GIVEN DATA:
+ + +

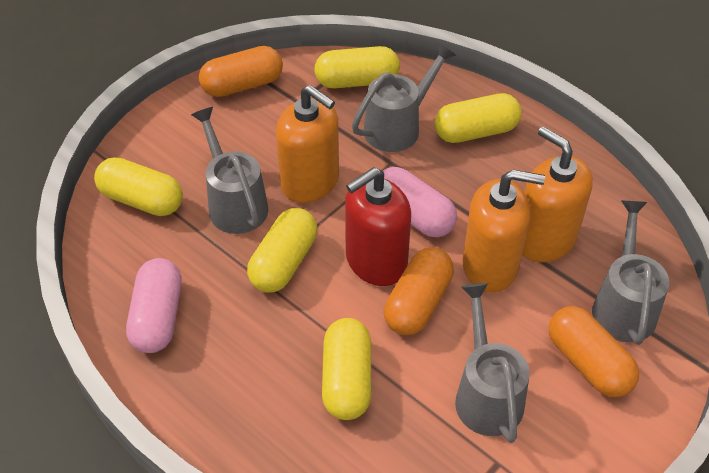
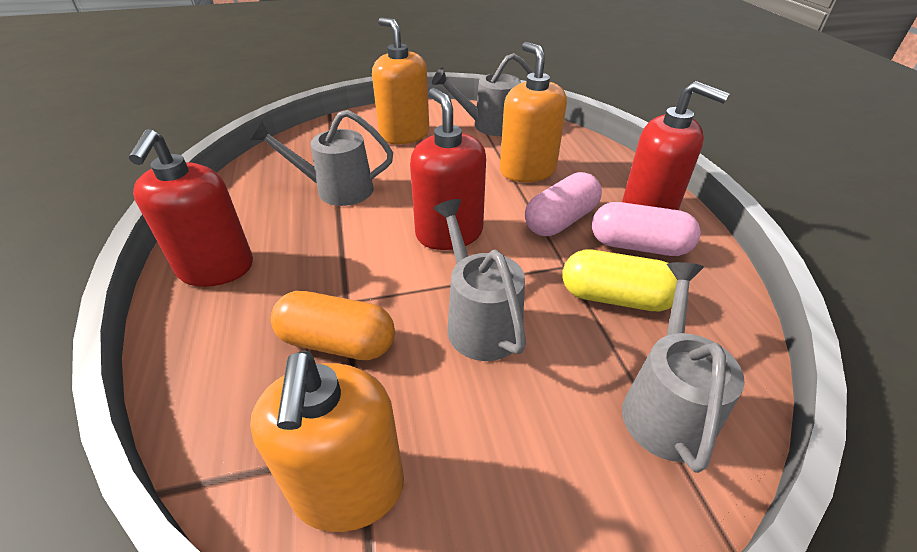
orange capsule: 3 -> 1
red soap dispenser: 1 -> 3
yellow capsule: 5 -> 1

+ + +

ASSIGNMENT: Scan the material above for the string "capsule" and return the lines that hold it.

WRITTEN REPLY:
orange capsule: 3 -> 1
yellow capsule: 5 -> 1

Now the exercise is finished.